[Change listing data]

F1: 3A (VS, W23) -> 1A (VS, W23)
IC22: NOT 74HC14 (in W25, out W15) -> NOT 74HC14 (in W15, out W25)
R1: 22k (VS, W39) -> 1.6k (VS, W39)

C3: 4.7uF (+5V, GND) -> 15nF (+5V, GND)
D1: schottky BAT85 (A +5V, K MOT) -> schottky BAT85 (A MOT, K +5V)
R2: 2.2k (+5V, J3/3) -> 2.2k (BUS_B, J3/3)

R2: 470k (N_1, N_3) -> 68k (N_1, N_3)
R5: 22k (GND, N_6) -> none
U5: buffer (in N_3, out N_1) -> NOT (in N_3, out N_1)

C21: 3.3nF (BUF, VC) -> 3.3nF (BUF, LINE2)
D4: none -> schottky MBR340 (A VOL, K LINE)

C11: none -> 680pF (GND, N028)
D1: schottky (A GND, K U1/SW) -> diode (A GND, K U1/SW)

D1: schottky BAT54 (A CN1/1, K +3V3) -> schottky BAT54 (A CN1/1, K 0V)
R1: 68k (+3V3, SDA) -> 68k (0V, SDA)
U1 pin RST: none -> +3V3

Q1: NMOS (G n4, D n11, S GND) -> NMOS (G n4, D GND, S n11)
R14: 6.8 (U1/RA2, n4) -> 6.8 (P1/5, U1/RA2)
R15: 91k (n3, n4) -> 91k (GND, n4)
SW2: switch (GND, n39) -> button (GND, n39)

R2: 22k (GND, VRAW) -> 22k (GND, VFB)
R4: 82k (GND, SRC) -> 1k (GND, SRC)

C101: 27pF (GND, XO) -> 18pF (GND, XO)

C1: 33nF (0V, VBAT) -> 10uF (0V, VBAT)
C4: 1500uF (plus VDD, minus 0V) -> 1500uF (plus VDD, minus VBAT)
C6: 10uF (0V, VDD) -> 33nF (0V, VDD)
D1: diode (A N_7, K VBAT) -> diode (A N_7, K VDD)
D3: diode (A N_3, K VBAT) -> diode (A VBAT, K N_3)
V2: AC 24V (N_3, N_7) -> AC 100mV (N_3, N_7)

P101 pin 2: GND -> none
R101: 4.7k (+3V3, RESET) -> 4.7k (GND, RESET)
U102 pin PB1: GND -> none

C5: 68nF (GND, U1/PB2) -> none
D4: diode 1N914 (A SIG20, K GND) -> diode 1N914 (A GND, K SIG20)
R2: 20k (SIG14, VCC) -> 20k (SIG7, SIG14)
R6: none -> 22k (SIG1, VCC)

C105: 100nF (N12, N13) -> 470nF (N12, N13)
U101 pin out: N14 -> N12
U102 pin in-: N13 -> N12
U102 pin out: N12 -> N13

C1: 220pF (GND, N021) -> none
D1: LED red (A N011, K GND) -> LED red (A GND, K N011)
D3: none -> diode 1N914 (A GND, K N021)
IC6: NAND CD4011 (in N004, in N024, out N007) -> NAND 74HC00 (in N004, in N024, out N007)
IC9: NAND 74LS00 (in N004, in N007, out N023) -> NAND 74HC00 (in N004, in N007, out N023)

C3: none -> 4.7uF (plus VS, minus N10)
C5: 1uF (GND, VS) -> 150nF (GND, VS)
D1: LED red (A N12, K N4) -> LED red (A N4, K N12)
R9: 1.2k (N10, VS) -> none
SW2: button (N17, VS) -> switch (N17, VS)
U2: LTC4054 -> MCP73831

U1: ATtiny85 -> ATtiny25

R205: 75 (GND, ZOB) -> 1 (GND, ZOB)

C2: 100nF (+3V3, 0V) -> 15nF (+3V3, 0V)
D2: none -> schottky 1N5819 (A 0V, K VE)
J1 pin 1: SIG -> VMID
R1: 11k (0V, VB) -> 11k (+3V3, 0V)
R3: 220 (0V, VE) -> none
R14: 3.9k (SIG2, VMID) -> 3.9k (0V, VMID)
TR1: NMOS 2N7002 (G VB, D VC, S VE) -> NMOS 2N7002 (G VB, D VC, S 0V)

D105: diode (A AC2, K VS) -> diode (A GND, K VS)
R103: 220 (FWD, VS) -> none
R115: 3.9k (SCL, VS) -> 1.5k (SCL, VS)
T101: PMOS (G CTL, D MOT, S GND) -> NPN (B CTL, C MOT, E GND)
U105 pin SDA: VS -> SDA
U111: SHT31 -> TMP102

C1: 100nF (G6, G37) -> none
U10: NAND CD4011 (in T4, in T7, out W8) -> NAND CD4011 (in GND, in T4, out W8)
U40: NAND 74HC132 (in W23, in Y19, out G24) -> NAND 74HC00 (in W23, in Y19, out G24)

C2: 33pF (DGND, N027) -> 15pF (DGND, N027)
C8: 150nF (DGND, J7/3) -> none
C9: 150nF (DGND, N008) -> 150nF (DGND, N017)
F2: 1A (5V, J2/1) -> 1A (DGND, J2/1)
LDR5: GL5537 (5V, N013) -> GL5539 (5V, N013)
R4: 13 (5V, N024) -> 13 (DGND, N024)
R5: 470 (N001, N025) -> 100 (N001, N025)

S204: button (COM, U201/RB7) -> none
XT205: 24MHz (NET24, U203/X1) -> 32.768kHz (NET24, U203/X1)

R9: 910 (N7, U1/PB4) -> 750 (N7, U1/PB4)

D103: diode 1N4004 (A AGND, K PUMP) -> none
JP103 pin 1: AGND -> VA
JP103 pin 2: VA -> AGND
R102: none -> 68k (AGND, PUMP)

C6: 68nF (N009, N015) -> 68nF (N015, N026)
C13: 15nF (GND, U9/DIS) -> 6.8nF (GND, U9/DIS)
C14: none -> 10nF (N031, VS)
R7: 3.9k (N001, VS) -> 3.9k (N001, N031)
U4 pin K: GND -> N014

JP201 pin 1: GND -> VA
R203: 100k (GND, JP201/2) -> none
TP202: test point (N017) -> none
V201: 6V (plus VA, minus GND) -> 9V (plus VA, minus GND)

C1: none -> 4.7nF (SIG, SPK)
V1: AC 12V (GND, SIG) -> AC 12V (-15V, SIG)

**Aim of the task:** Write out word for word only the lines from the start of the entries down to the line with "IC6: NAND CD4011", please, including both ends.

**Answer to the exercise:**
F1: 3A (VS, W23) -> 1A (VS, W23)
IC22: NOT 74HC14 (in W25, out W15) -> NOT 74HC14 (in W15, out W25)
R1: 22k (VS, W39) -> 1.6k (VS, W39)

C3: 4.7uF (+5V, GND) -> 15nF (+5V, GND)
D1: schottky BAT85 (A +5V, K MOT) -> schottky BAT85 (A MOT, K +5V)
R2: 2.2k (+5V, J3/3) -> 2.2k (BUS_B, J3/3)

R2: 470k (N_1, N_3) -> 68k (N_1, N_3)
R5: 22k (GND, N_6) -> none
U5: buffer (in N_3, out N_1) -> NOT (in N_3, out N_1)

C21: 3.3nF (BUF, VC) -> 3.3nF (BUF, LINE2)
D4: none -> schottky MBR340 (A VOL, K LINE)

C11: none -> 680pF (GND, N028)
D1: schottky (A GND, K U1/SW) -> diode (A GND, K U1/SW)

D1: schottky BAT54 (A CN1/1, K +3V3) -> schottky BAT54 (A CN1/1, K 0V)
R1: 68k (+3V3, SDA) -> 68k (0V, SDA)
U1 pin RST: none -> +3V3

Q1: NMOS (G n4, D n11, S GND) -> NMOS (G n4, D GND, S n11)
R14: 6.8 (U1/RA2, n4) -> 6.8 (P1/5, U1/RA2)
R15: 91k (n3, n4) -> 91k (GND, n4)
SW2: switch (GND, n39) -> button (GND, n39)

R2: 22k (GND, VRAW) -> 22k (GND, VFB)
R4: 82k (GND, SRC) -> 1k (GND, SRC)

C101: 27pF (GND, XO) -> 18pF (GND, XO)

C1: 33nF (0V, VBAT) -> 10uF (0V, VBAT)
C4: 1500uF (plus VDD, minus 0V) -> 1500uF (plus VDD, minus VBAT)
C6: 10uF (0V, VDD) -> 33nF (0V, VDD)
D1: diode (A N_7, K VBAT) -> diode (A N_7, K VDD)
D3: diode (A N_3, K VBAT) -> diode (A VBAT, K N_3)
V2: AC 24V (N_3, N_7) -> AC 100mV (N_3, N_7)

P101 pin 2: GND -> none
R101: 4.7k (+3V3, RESET) -> 4.7k (GND, RESET)
U102 pin PB1: GND -> none

C5: 68nF (GND, U1/PB2) -> none
D4: diode 1N914 (A SIG20, K GND) -> diode 1N914 (A GND, K SIG20)
R2: 20k (SIG14, VCC) -> 20k (SIG7, SIG14)
R6: none -> 22k (SIG1, VCC)

C105: 100nF (N12, N13) -> 470nF (N12, N13)
U101 pin out: N14 -> N12
U102 pin in-: N13 -> N12
U102 pin out: N12 -> N13

C1: 220pF (GND, N021) -> none
D1: LED red (A N011, K GND) -> LED red (A GND, K N011)
D3: none -> diode 1N914 (A GND, K N021)
IC6: NAND CD4011 (in N004, in N024, out N007) -> NAND 74HC00 (in N004, in N024, out N007)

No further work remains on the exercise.